Difference listings:
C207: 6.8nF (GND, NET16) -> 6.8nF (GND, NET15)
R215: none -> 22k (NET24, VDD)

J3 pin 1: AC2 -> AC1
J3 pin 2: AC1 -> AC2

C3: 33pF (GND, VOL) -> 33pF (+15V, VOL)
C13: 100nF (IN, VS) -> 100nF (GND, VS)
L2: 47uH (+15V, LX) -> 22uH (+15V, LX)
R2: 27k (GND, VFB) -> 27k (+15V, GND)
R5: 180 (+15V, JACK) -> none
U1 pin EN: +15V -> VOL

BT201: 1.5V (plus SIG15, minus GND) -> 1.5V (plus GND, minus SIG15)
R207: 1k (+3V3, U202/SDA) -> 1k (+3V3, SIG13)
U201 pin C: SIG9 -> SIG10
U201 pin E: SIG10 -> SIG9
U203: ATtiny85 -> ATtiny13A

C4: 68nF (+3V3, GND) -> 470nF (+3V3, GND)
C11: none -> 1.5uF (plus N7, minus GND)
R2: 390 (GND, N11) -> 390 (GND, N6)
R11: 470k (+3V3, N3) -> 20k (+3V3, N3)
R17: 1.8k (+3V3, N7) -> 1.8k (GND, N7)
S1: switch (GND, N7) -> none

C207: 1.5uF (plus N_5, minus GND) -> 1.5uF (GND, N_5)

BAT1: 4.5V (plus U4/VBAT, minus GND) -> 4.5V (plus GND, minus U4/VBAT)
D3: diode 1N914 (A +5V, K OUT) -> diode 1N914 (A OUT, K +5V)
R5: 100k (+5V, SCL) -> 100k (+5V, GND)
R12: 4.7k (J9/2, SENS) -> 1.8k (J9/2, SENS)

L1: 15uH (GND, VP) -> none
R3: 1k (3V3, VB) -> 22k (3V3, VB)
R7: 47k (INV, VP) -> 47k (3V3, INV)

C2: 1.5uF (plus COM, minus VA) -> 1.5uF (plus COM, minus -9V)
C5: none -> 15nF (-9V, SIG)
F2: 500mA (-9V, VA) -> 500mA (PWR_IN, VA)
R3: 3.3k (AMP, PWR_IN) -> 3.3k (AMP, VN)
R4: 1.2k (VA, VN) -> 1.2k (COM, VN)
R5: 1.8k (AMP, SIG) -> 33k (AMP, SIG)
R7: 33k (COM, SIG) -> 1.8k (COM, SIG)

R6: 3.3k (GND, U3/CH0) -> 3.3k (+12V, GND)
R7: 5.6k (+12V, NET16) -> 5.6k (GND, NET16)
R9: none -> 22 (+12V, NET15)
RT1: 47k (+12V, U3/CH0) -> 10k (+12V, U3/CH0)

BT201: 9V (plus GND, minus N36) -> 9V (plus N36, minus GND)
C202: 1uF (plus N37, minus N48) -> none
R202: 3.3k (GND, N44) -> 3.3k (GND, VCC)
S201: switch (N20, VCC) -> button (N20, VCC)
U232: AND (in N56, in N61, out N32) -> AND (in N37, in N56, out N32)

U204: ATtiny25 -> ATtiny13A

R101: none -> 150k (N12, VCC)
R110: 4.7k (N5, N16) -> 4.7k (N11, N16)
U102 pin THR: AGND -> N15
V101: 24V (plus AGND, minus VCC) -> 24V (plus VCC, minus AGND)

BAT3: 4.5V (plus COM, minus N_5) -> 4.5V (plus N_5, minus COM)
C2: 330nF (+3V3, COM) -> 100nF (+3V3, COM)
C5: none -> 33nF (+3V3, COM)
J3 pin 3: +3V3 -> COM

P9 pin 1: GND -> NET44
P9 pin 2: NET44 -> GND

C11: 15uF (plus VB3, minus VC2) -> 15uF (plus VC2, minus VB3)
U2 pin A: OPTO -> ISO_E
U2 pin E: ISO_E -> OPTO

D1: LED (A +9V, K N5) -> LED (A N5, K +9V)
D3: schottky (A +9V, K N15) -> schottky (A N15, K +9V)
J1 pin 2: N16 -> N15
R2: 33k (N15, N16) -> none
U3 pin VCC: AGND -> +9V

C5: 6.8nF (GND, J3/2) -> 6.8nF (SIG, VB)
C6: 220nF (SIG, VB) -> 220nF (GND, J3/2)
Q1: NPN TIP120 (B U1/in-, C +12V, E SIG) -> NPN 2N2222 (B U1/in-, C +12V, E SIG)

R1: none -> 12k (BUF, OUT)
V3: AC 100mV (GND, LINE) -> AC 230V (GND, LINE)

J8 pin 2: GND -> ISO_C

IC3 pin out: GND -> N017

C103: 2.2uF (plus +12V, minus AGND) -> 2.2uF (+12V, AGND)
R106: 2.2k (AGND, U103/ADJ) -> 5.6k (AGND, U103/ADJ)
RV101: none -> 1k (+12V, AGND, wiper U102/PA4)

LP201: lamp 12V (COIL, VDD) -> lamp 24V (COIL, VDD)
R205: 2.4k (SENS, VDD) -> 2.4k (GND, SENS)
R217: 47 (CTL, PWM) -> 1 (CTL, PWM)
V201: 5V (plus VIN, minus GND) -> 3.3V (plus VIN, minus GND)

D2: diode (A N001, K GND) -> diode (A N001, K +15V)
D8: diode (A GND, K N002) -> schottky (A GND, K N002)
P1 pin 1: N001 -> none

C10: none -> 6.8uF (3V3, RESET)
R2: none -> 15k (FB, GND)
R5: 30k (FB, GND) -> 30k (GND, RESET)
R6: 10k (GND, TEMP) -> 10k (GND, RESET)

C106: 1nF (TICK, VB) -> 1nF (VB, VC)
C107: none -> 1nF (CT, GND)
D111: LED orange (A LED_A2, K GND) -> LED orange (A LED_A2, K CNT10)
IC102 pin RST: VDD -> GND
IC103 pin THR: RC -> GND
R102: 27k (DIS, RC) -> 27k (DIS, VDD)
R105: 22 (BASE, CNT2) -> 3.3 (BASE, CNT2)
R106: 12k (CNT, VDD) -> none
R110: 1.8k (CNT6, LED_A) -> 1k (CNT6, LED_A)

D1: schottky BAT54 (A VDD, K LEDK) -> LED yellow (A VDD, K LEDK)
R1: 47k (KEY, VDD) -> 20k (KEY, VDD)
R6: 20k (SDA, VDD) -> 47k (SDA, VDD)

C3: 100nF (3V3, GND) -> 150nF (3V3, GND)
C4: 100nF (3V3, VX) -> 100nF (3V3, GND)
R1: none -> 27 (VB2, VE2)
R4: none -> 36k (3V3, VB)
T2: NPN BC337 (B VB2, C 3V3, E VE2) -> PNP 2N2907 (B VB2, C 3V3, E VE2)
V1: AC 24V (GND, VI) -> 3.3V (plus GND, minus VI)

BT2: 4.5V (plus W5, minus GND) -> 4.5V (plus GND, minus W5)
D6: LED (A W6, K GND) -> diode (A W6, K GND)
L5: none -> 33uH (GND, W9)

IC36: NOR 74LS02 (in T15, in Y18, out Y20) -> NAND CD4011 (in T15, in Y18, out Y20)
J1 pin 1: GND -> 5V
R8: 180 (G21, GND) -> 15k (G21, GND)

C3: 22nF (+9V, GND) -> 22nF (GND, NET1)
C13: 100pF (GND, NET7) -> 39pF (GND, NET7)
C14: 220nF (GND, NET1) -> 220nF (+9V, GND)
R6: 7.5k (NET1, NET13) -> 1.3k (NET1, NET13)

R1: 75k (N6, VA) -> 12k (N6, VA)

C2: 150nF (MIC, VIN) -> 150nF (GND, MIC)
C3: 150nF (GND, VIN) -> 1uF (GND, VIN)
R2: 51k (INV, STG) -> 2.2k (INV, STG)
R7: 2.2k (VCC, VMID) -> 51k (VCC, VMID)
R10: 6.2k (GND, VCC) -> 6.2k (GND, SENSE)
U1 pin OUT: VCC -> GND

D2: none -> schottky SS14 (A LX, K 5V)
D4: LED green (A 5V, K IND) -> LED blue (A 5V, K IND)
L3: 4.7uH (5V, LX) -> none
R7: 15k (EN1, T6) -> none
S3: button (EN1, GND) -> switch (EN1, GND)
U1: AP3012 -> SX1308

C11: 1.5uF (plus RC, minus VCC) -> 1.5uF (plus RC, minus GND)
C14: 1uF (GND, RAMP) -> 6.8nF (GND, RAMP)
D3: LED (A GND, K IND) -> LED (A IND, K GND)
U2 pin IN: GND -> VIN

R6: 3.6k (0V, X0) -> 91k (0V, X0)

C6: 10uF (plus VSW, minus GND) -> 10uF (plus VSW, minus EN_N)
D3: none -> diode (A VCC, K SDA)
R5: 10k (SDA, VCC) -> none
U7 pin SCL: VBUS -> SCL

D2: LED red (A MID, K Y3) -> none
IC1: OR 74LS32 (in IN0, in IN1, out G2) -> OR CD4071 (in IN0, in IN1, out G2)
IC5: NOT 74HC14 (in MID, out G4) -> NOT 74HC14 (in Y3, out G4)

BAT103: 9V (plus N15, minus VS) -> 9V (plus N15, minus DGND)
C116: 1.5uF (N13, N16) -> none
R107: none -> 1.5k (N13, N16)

▶ Assigned task
Your answer must consist solely of the lines above between the line holding "U203: ATtiny85 -> ATtiny13A" and the line holding "C207: 1.5uF (plus", inclusive, copied exactly.

▶ Finished exercise
U203: ATtiny85 -> ATtiny13A

C4: 68nF (+3V3, GND) -> 470nF (+3V3, GND)
C11: none -> 1.5uF (plus N7, minus GND)
R2: 390 (GND, N11) -> 390 (GND, N6)
R11: 470k (+3V3, N3) -> 20k (+3V3, N3)
R17: 1.8k (+3V3, N7) -> 1.8k (GND, N7)
S1: switch (GND, N7) -> none

C207: 1.5uF (plus N_5, minus GND) -> 1.5uF (GND, N_5)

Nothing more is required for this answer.